*** Block opens ***
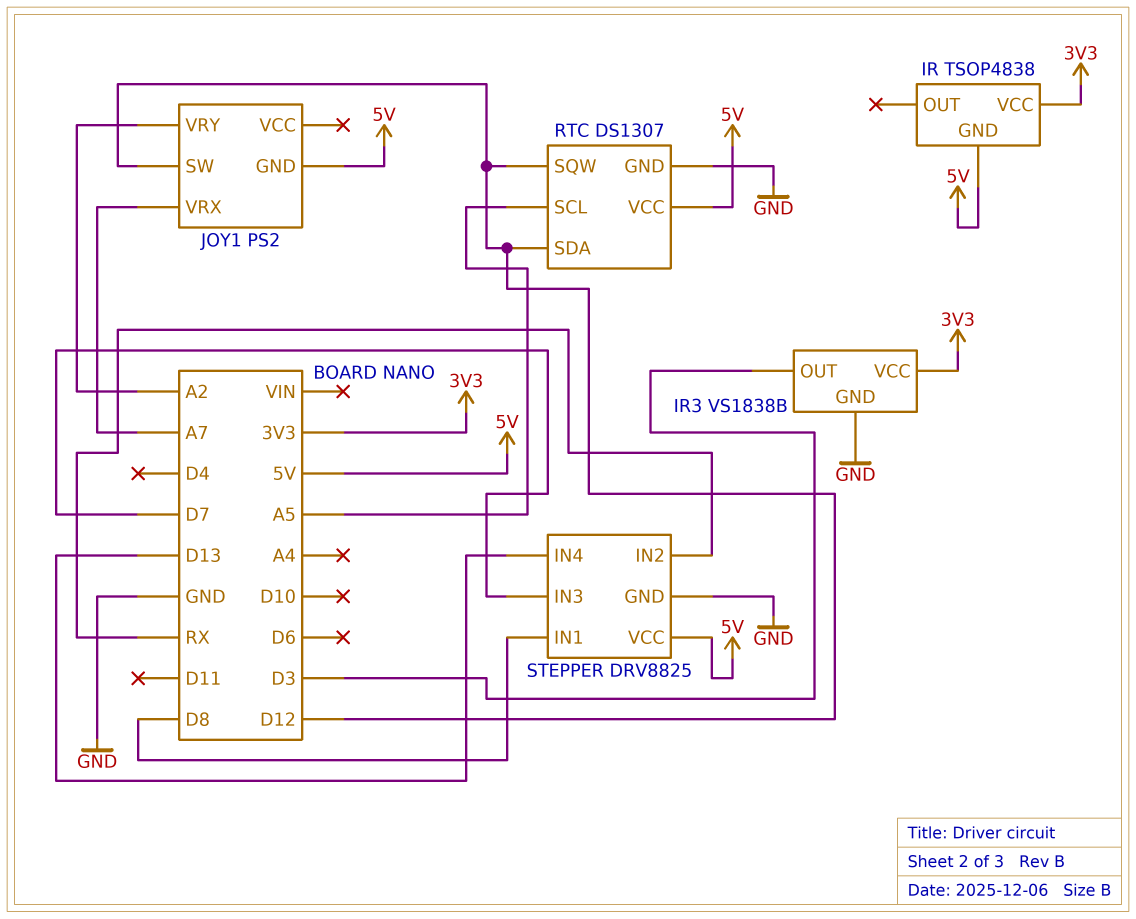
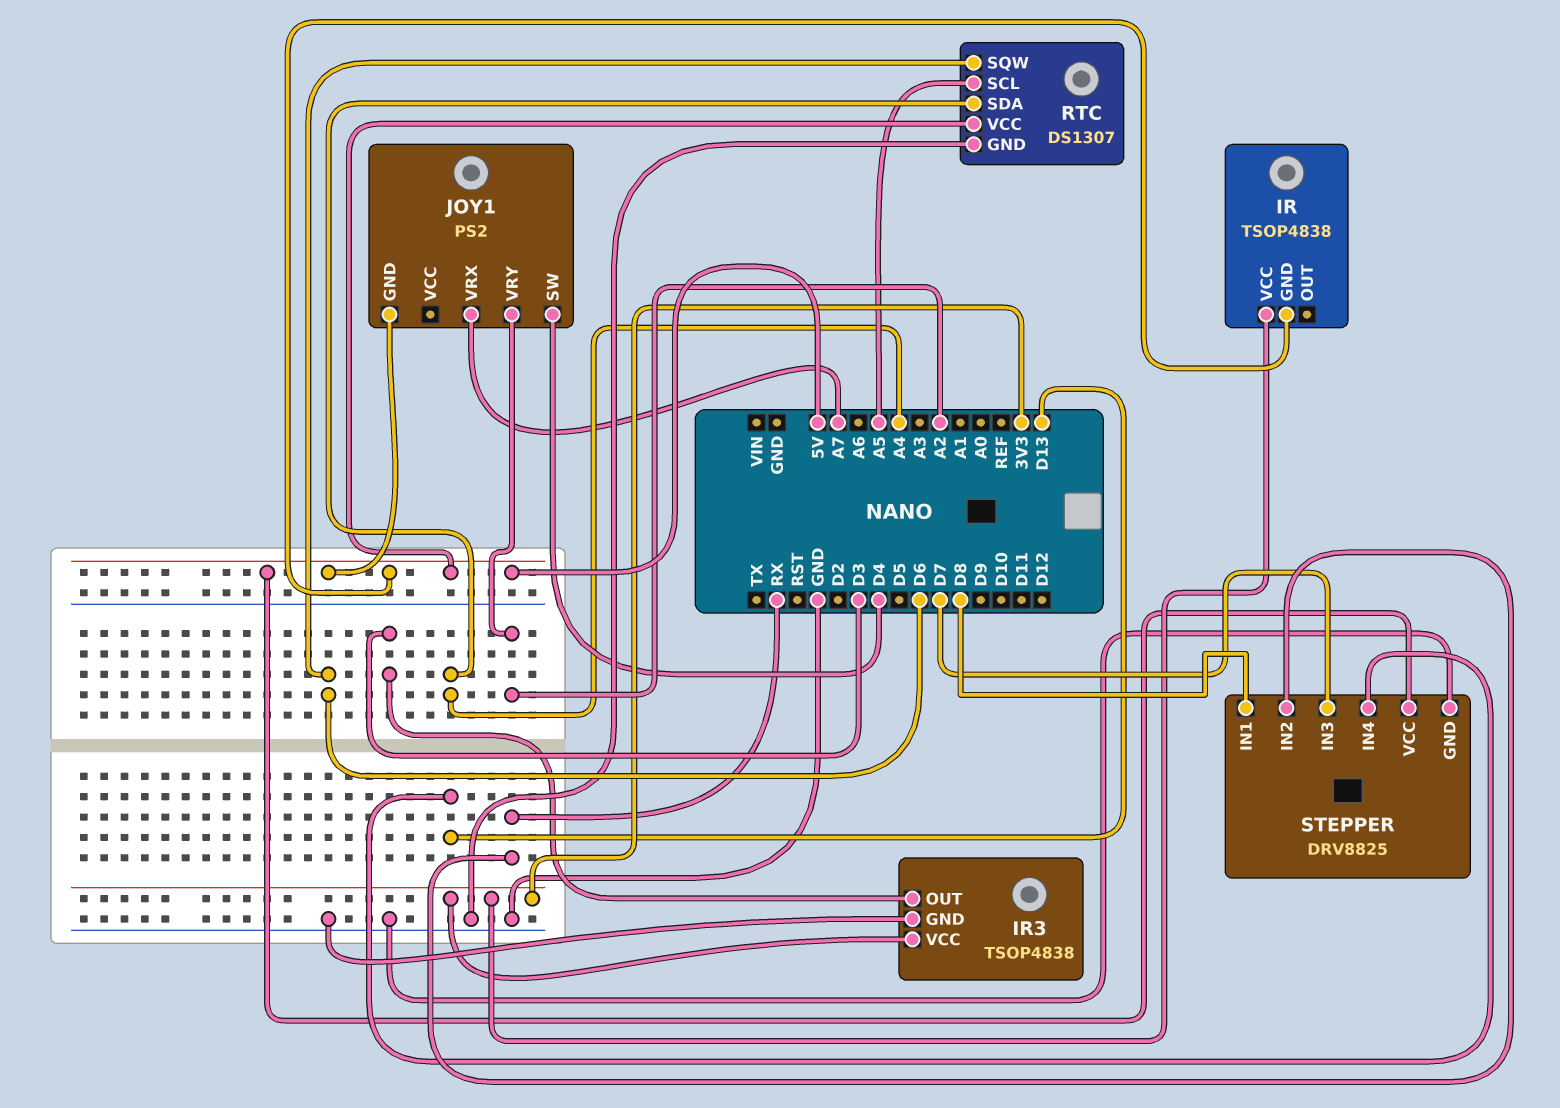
IR3: VS1838B -> TSOP4838
JOY1 pin SW: D12 -> D4
RTC pin SDA: D12 -> A4
RTC pin SQW: D12 -> D6

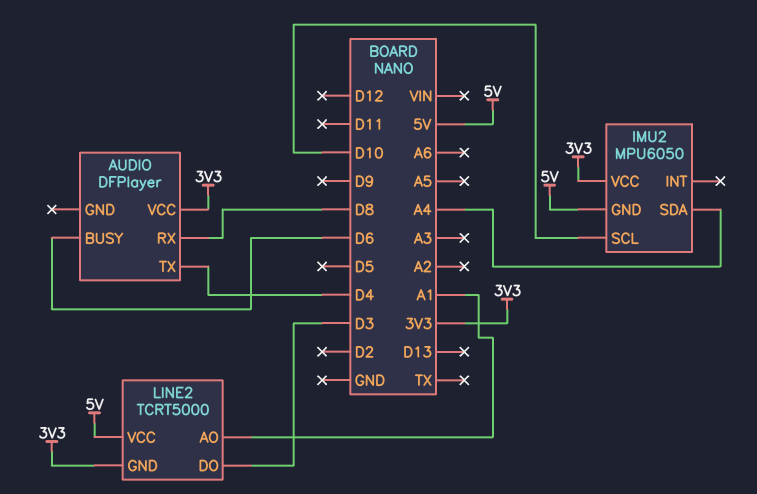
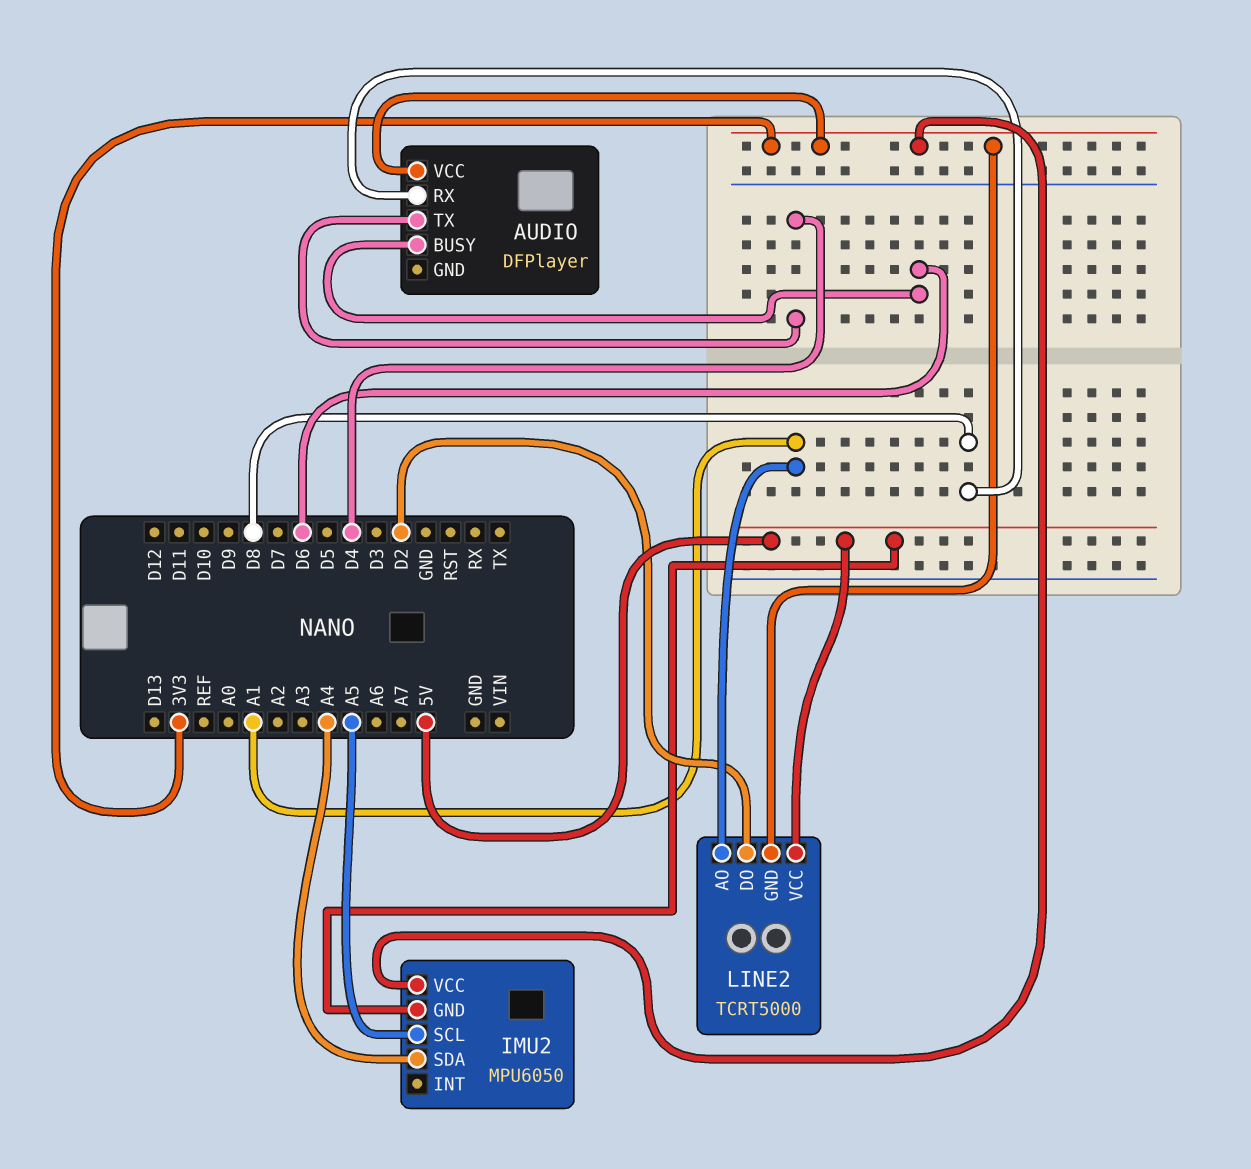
IMU2 pin SCL: D10 -> A5
LINE2 pin DO: D3 -> D2

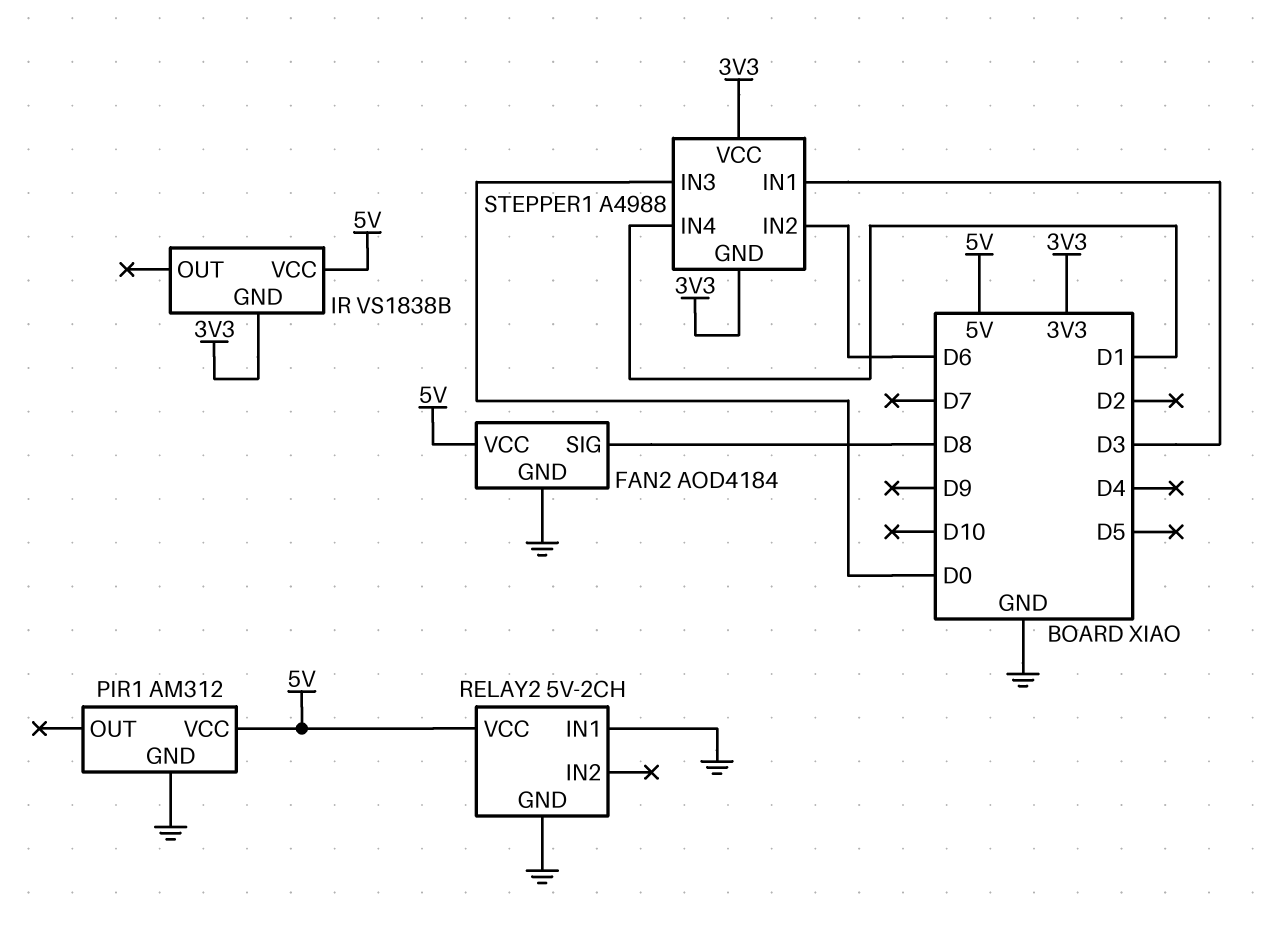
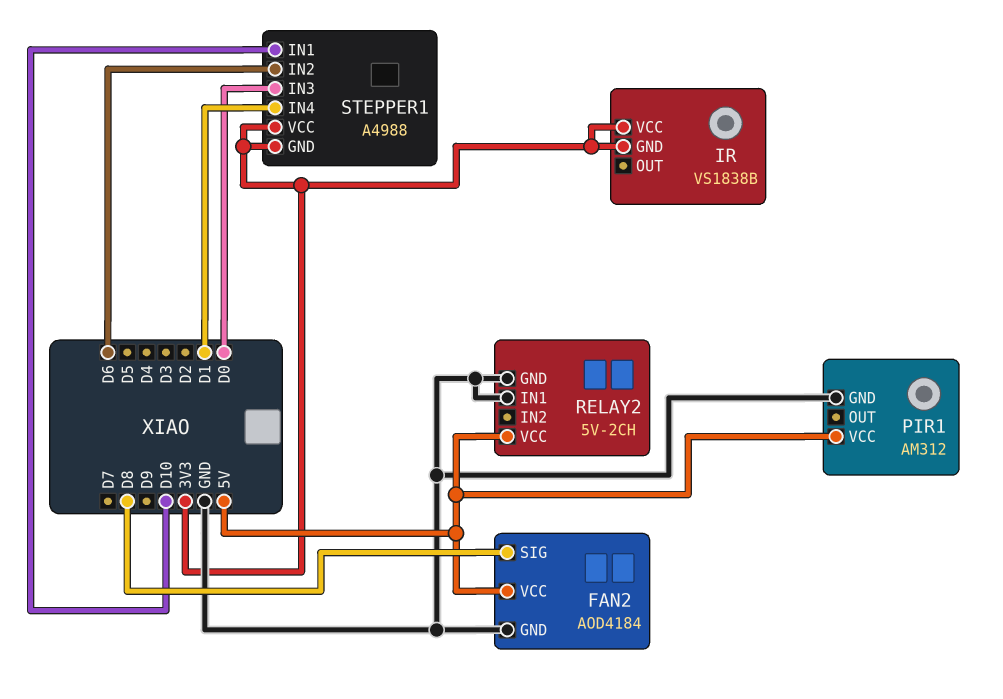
IR pin VCC: 5V -> 3V3
STEPPER1 pin IN1: D3 -> D10

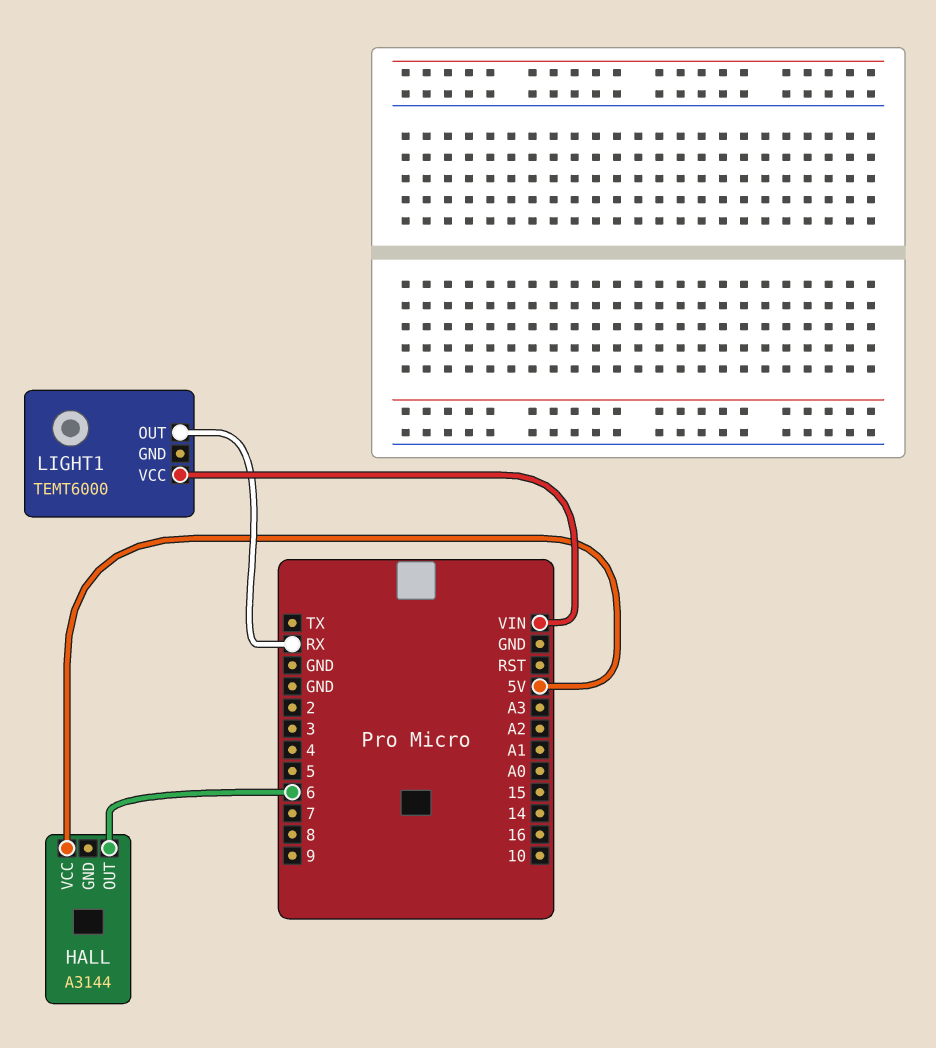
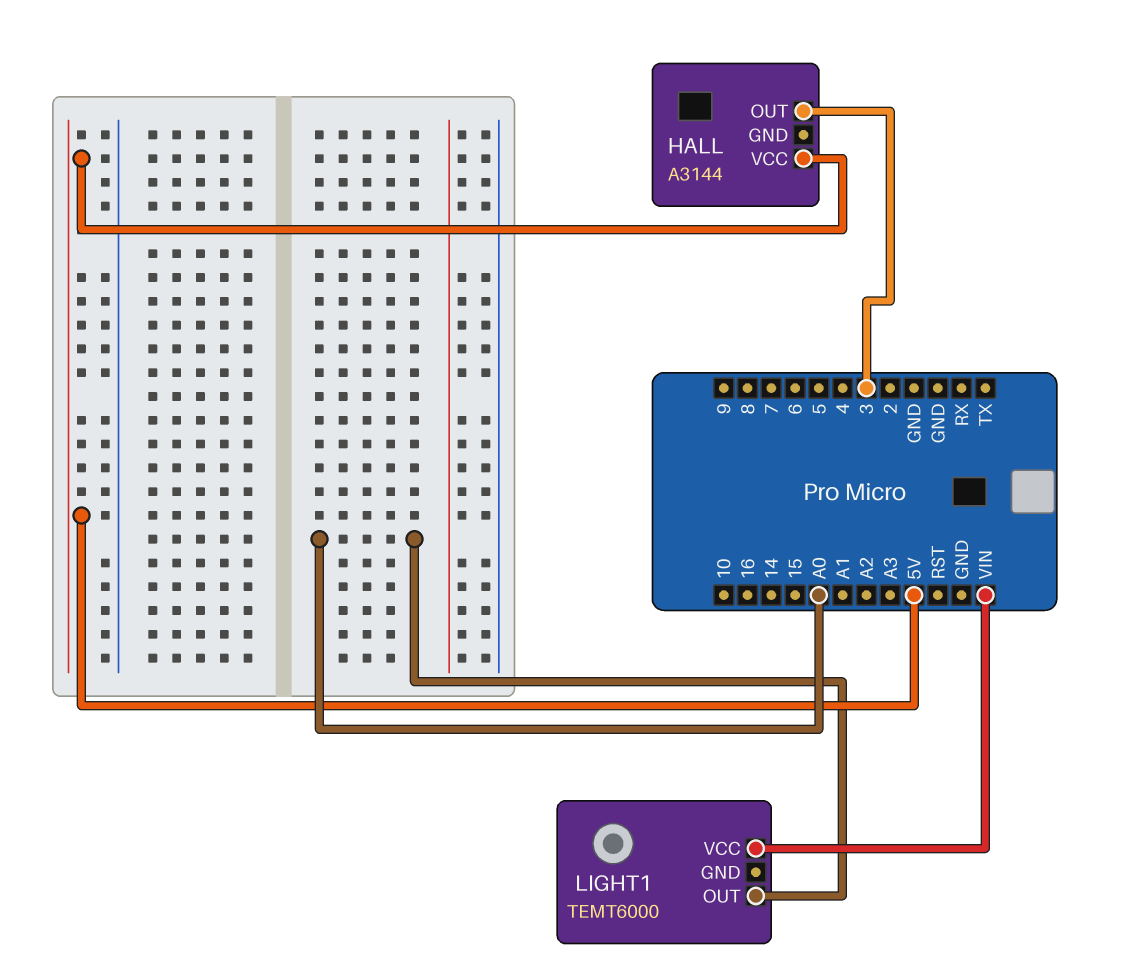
HALL pin OUT: 6 -> 3
LIGHT1 pin OUT: RX -> A0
*** Block closes ***
## Work required
With the pictures excluded, restate the material exactly as it stands.

## Task answer
IR3: VS1838B -> TSOP4838
JOY1 pin SW: D12 -> D4
RTC pin SDA: D12 -> A4
RTC pin SQW: D12 -> D6

IMU2 pin SCL: D10 -> A5
LINE2 pin DO: D3 -> D2

IR pin VCC: 5V -> 3V3
STEPPER1 pin IN1: D3 -> D10

HALL pin OUT: 6 -> 3
LIGHT1 pin OUT: RX -> A0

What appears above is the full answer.